▸ **TASK OBJECTIVE**
Leaving every image behind, reproduce the records word for word.

▸ **GIVEN RECORDS**
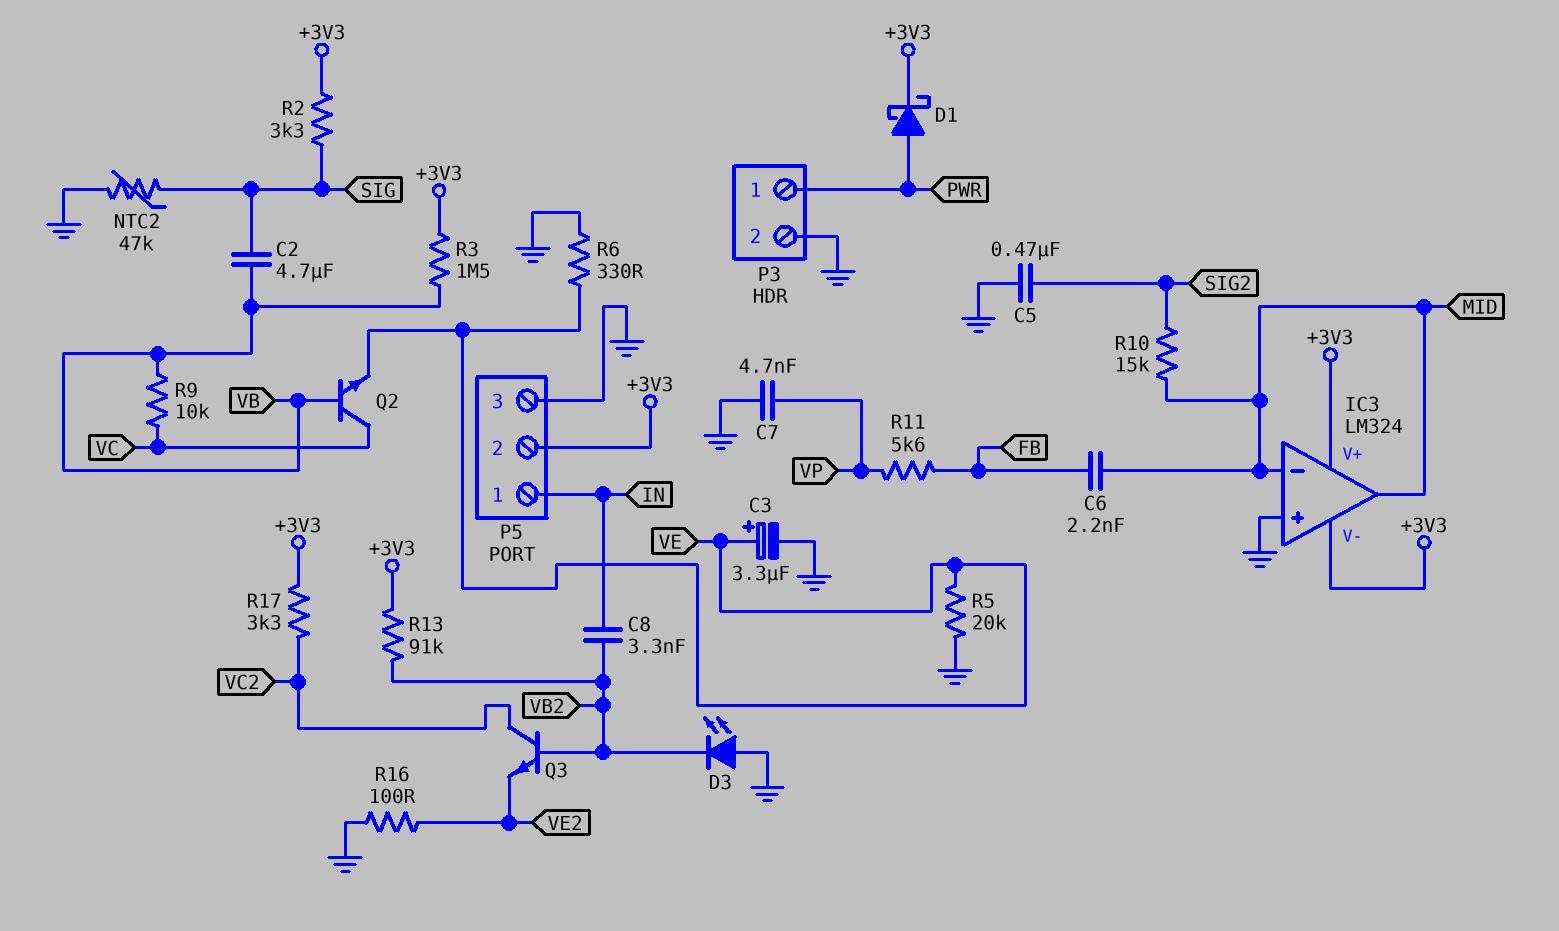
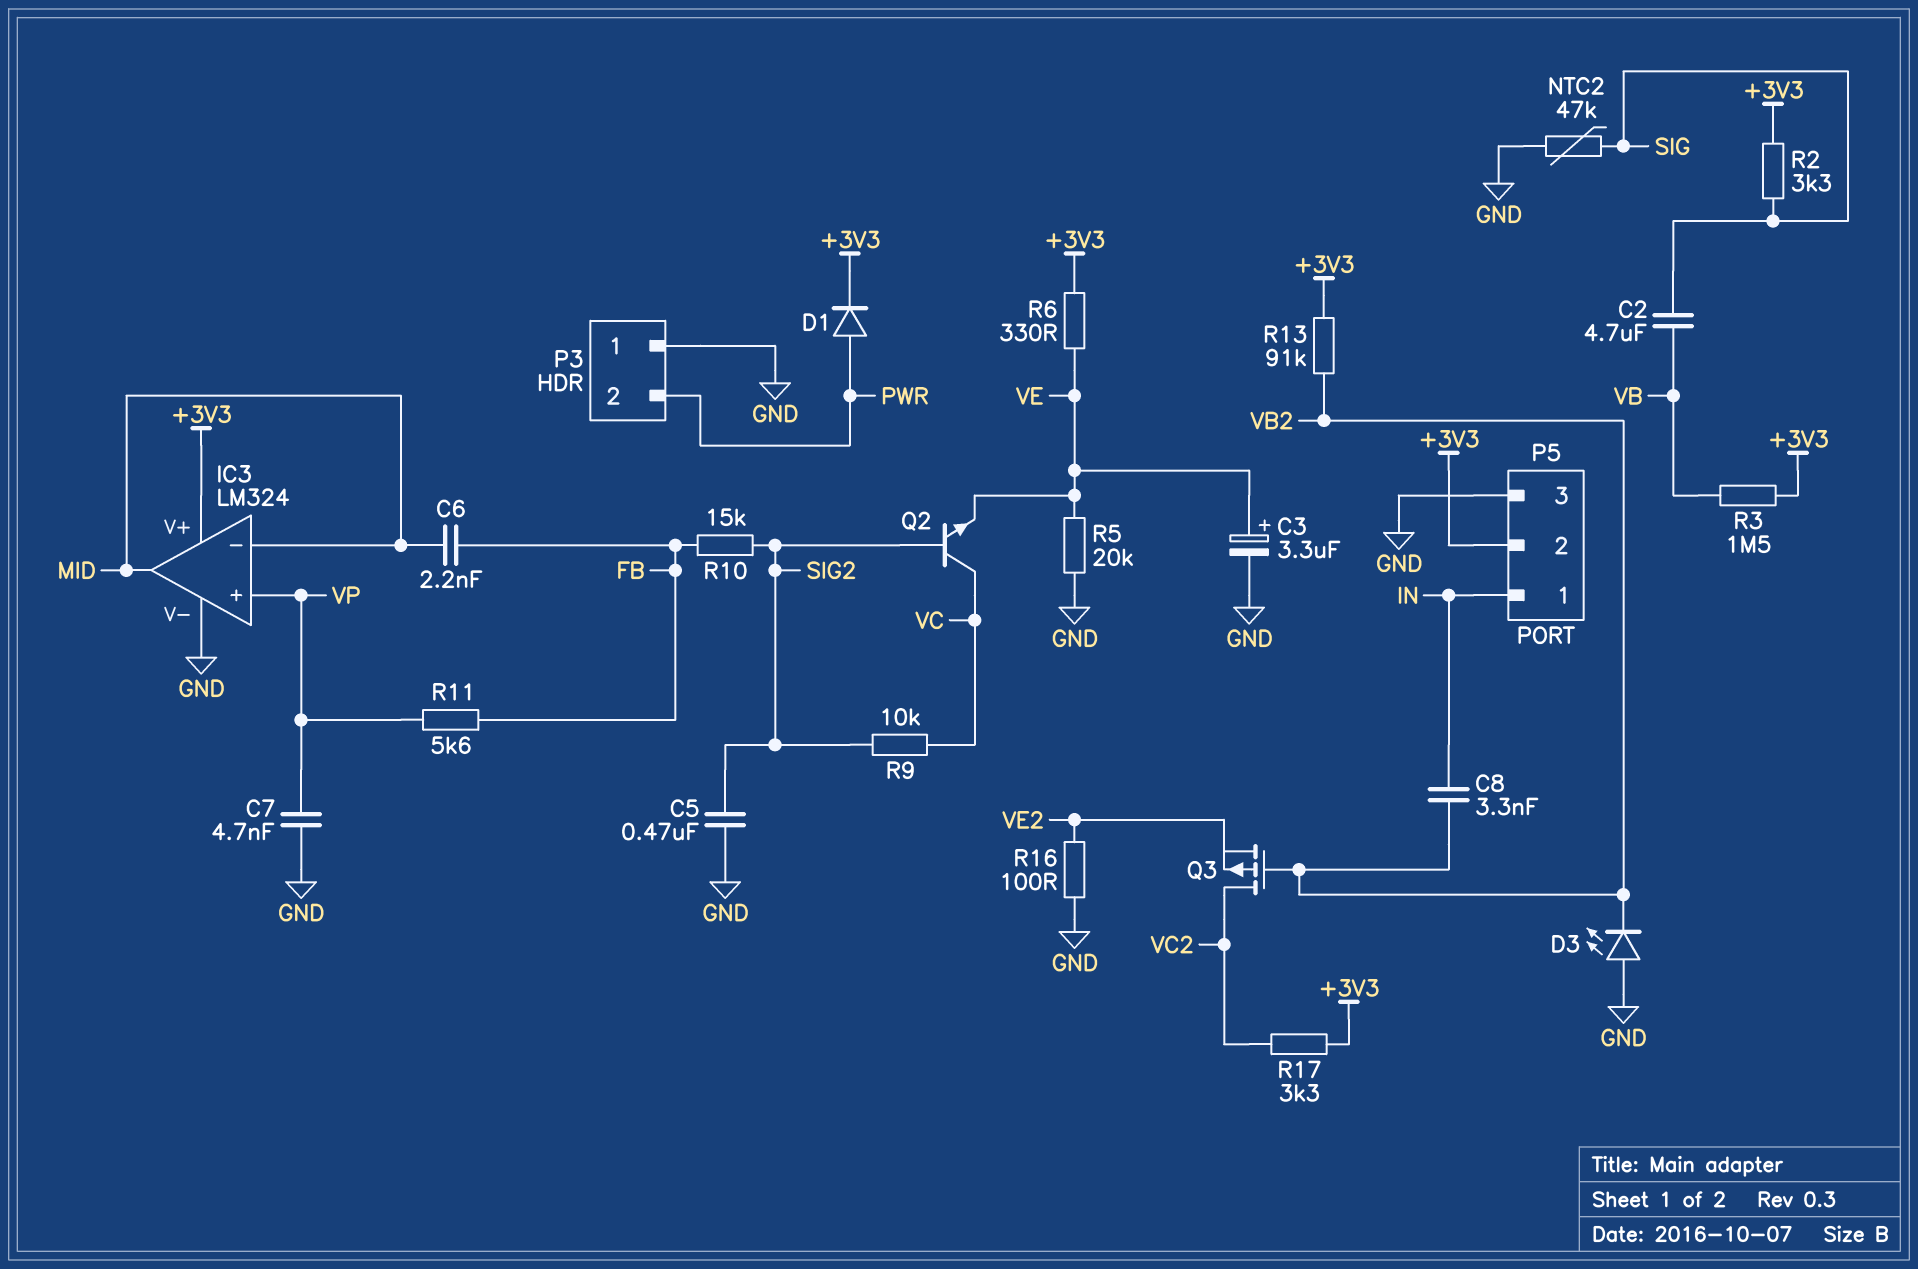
D1: schottky (A PWR, K +3V3) -> diode (A PWR, K +3V3)
IC3 pin V-: +3V3 -> GND
IC3 pin in+: GND -> VP
P3 pin 1: PWR -> GND
P3 pin 2: GND -> PWR
Q2: NPN (B VB, C VC, E VE) -> NPN (B SIG2, C VC, E VE)
Q3: NPN (B VB2, C VC2, E VE2) -> PMOS (G VB2, D VC2, S VE2)
R6: 330 (GND, VE) -> 330 (+3V3, VE)
R9: 10k (VB, VC) -> 10k (SIG2, VC)
R10: 15k (MID, SIG2) -> 15k (FB, SIG2)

▸ **RESULT FOR THIS EXERCISE**
D1: schottky (A PWR, K +3V3) -> diode (A PWR, K +3V3)
IC3 pin V-: +3V3 -> GND
IC3 pin in+: GND -> VP
P3 pin 1: PWR -> GND
P3 pin 2: GND -> PWR
Q2: NPN (B VB, C VC, E VE) -> NPN (B SIG2, C VC, E VE)
Q3: NPN (B VB2, C VC2, E VE2) -> PMOS (G VB2, D VC2, S VE2)
R6: 330 (GND, VE) -> 330 (+3V3, VE)
R9: 10k (VB, VC) -> 10k (SIG2, VC)
R10: 15k (MID, SIG2) -> 15k (FB, SIG2)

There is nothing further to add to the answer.